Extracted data
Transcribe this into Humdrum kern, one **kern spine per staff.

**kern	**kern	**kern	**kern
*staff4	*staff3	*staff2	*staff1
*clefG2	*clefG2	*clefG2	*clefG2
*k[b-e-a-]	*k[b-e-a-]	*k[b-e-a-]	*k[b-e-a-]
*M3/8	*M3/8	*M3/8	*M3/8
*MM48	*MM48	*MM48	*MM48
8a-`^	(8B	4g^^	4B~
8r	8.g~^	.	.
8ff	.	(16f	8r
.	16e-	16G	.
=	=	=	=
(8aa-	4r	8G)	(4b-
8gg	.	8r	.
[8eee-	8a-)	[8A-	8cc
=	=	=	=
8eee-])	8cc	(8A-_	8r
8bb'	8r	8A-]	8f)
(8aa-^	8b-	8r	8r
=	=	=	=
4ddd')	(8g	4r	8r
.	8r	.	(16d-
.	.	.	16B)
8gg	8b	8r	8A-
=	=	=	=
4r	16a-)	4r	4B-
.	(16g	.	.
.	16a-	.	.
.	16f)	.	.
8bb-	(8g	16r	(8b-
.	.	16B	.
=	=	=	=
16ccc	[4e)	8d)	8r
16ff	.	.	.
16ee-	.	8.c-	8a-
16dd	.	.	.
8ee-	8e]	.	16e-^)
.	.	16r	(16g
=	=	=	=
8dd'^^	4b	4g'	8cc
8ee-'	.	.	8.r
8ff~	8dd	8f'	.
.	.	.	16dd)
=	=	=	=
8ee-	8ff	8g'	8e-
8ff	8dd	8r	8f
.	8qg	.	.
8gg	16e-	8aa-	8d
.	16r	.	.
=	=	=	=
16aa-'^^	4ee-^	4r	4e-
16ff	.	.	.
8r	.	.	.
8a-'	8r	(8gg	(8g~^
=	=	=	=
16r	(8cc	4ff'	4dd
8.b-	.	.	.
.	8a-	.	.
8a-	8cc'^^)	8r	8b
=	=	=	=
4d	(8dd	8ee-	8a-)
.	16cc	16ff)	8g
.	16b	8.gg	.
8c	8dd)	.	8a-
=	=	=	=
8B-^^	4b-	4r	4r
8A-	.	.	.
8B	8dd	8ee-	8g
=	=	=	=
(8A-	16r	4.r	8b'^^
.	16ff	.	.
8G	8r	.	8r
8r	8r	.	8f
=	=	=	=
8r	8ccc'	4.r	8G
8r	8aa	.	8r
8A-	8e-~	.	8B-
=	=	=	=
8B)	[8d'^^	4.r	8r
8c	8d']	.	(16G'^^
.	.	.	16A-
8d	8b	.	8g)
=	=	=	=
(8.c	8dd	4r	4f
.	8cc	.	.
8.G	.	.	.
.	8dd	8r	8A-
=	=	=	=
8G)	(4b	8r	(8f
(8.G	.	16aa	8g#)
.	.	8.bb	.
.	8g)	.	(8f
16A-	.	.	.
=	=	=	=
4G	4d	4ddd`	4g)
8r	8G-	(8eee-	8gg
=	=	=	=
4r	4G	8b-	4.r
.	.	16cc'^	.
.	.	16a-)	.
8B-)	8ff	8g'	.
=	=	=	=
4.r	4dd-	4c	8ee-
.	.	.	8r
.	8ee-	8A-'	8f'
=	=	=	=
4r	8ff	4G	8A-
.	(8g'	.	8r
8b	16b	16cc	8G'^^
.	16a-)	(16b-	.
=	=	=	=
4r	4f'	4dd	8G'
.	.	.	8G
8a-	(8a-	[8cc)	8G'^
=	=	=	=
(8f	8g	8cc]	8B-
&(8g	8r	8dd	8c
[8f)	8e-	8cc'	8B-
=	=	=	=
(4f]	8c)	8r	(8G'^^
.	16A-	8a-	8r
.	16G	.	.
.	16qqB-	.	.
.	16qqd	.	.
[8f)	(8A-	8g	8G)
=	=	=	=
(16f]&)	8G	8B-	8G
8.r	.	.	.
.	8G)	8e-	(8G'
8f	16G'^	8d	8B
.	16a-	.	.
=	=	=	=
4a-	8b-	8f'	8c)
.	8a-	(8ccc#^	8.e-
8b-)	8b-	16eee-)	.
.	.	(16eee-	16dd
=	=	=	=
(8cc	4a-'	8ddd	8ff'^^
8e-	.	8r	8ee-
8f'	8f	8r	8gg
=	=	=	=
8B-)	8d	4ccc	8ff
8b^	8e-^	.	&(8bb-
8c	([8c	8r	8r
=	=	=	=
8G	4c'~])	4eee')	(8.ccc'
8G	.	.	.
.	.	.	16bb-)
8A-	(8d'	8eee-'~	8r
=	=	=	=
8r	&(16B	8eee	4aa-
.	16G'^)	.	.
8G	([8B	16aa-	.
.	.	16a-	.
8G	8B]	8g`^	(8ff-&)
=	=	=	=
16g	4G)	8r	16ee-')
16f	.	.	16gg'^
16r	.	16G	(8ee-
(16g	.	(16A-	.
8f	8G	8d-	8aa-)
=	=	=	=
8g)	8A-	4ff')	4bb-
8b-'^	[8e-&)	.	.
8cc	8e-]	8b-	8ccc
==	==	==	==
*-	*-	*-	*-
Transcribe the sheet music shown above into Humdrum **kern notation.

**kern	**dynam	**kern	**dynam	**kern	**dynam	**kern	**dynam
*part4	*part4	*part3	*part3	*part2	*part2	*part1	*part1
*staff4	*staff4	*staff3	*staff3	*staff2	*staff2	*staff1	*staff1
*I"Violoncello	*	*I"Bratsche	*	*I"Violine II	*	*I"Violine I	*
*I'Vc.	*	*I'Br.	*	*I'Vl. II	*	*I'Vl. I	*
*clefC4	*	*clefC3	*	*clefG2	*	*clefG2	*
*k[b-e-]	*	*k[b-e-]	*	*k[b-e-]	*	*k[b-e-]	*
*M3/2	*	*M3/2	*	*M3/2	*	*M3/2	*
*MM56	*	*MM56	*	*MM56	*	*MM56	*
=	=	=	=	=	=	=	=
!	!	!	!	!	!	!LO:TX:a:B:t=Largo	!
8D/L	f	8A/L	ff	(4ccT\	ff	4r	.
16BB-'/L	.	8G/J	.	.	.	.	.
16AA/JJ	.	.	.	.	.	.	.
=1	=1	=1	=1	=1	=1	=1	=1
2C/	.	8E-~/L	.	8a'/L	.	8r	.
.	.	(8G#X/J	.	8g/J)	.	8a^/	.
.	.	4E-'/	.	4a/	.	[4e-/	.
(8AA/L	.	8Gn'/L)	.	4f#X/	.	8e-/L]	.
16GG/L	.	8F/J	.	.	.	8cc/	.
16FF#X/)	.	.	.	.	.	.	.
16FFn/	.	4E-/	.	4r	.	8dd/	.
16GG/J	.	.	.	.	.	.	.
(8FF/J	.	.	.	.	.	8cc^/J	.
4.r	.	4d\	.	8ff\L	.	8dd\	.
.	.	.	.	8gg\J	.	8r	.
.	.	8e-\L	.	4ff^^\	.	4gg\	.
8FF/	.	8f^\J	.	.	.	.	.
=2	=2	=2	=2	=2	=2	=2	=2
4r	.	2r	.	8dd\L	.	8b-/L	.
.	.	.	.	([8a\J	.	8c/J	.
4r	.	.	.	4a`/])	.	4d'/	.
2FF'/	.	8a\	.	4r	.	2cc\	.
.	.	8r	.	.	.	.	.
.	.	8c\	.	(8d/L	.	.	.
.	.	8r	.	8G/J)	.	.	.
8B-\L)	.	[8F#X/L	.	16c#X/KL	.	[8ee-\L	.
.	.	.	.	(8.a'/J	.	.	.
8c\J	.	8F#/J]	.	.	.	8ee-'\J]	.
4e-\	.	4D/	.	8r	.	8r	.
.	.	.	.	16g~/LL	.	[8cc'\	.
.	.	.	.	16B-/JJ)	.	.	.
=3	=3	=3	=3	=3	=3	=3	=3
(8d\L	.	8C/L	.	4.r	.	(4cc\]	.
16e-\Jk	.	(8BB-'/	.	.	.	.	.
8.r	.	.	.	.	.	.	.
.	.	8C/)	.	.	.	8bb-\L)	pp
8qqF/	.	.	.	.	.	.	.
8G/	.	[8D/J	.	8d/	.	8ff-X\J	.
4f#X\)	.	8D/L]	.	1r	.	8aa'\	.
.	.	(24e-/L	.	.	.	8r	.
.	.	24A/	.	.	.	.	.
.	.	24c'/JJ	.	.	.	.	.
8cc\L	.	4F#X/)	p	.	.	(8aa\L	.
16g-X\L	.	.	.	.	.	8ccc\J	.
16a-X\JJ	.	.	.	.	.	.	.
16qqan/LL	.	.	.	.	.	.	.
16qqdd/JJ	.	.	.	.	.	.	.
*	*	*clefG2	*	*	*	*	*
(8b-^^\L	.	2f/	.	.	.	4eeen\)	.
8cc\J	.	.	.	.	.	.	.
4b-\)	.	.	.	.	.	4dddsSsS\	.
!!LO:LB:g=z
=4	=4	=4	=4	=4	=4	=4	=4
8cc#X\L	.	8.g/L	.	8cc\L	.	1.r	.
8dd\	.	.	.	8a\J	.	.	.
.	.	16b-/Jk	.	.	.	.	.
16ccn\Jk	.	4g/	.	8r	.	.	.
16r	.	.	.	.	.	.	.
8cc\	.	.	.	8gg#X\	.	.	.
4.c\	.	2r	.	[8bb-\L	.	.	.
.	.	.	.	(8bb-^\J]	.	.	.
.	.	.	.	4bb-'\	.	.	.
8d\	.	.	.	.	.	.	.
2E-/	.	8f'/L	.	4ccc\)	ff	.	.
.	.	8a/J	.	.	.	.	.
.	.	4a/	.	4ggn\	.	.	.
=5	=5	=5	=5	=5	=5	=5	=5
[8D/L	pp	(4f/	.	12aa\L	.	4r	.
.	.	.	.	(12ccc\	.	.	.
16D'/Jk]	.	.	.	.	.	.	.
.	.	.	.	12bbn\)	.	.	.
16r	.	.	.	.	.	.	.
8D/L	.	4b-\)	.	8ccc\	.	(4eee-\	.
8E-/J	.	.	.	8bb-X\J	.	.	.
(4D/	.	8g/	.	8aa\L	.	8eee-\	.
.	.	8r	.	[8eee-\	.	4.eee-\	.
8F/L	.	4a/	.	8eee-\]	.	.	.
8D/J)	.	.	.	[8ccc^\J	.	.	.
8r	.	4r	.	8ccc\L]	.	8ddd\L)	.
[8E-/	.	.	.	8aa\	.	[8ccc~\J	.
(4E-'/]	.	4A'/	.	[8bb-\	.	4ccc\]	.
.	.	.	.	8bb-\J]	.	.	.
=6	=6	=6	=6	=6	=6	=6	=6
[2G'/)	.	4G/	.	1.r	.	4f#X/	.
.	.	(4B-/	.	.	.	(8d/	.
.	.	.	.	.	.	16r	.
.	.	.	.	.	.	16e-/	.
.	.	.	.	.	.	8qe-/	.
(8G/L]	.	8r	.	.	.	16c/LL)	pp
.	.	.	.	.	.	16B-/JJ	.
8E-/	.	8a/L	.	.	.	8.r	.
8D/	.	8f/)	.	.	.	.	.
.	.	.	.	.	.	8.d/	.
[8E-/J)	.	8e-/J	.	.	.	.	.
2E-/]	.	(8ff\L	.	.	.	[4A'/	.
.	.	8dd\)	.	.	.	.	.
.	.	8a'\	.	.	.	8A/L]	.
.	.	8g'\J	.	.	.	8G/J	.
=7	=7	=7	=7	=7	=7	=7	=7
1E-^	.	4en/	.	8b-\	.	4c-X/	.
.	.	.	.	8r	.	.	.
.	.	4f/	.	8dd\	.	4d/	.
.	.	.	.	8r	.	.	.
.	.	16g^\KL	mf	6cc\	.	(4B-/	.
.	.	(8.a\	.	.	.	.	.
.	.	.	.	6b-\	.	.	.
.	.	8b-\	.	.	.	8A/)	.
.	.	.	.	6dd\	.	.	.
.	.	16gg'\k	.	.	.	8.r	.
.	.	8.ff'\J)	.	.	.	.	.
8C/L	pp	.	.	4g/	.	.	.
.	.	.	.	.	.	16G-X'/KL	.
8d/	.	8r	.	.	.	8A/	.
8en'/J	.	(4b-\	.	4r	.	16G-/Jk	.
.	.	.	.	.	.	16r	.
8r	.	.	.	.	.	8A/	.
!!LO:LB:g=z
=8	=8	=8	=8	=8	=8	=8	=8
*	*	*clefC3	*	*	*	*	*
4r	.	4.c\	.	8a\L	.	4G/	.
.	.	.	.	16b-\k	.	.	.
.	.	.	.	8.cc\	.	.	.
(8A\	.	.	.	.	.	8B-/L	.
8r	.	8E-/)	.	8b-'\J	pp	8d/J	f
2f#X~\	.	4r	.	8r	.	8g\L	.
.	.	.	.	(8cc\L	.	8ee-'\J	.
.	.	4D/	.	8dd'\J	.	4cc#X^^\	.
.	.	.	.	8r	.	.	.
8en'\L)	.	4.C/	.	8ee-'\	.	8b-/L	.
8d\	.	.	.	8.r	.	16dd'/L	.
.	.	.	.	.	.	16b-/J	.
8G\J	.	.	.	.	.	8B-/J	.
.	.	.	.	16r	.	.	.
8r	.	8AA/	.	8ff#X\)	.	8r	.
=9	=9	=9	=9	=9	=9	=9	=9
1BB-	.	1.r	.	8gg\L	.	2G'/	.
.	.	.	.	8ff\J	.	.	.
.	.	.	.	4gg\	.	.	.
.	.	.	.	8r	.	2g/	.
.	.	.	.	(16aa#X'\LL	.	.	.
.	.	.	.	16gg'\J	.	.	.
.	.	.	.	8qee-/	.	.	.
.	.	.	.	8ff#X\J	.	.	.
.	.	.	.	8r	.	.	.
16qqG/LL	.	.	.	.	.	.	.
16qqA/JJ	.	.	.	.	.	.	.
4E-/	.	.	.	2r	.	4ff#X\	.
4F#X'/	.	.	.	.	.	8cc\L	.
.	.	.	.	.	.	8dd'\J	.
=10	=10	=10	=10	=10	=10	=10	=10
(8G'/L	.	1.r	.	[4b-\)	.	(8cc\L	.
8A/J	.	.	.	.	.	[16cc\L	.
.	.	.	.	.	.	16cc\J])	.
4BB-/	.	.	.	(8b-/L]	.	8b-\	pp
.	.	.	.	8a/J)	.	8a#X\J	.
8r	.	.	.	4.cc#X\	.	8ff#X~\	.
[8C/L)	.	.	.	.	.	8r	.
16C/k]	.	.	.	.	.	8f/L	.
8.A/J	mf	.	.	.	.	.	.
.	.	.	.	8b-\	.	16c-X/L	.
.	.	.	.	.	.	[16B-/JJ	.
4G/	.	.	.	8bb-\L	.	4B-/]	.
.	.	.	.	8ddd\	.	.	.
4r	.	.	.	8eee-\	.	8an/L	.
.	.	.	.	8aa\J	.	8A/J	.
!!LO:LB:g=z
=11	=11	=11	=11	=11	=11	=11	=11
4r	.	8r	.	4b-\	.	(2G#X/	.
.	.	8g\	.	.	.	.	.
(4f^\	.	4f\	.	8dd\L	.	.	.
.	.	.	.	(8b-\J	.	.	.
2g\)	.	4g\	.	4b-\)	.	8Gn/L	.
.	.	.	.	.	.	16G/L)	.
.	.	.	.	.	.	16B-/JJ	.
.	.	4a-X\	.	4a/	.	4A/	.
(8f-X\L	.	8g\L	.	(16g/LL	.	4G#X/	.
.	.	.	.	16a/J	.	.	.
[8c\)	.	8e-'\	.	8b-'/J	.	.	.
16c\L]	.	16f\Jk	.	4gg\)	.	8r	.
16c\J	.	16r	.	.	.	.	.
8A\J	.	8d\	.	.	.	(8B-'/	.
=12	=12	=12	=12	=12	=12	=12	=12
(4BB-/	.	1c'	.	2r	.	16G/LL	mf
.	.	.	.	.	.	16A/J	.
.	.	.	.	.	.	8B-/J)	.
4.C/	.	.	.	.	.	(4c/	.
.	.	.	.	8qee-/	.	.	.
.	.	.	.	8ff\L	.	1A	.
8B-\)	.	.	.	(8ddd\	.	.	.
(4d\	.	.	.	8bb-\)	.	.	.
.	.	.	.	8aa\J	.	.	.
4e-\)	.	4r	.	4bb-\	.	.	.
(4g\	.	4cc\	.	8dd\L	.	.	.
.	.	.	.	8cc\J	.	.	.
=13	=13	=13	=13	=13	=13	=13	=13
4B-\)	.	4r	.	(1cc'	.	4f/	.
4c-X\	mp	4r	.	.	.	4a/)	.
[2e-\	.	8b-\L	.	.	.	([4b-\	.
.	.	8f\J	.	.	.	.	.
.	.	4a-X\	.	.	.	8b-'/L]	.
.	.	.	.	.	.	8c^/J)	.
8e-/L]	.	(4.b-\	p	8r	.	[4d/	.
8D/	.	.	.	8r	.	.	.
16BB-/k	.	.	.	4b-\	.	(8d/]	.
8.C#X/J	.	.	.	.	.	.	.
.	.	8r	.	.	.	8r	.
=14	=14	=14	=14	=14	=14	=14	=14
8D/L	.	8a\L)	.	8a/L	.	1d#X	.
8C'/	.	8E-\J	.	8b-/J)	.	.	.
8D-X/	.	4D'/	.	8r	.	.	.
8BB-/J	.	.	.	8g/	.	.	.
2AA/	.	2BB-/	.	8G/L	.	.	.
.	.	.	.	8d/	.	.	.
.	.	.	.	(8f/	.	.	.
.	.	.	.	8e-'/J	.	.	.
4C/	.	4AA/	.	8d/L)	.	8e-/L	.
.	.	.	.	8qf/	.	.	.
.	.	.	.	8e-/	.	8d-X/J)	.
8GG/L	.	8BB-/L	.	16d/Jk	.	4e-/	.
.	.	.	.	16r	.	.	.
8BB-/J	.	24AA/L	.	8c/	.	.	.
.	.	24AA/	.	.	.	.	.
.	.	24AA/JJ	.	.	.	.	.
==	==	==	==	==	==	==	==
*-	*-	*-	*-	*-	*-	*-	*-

(GIVEN REQUEST):
Which lines of the data above contain the word "into"? Collect every one of them.

(THE REPLY):
Transcribe this into Humdrum kern, one **kern spine per staff.
Transcribe the sheet music shown above into Humdrum **kern notation.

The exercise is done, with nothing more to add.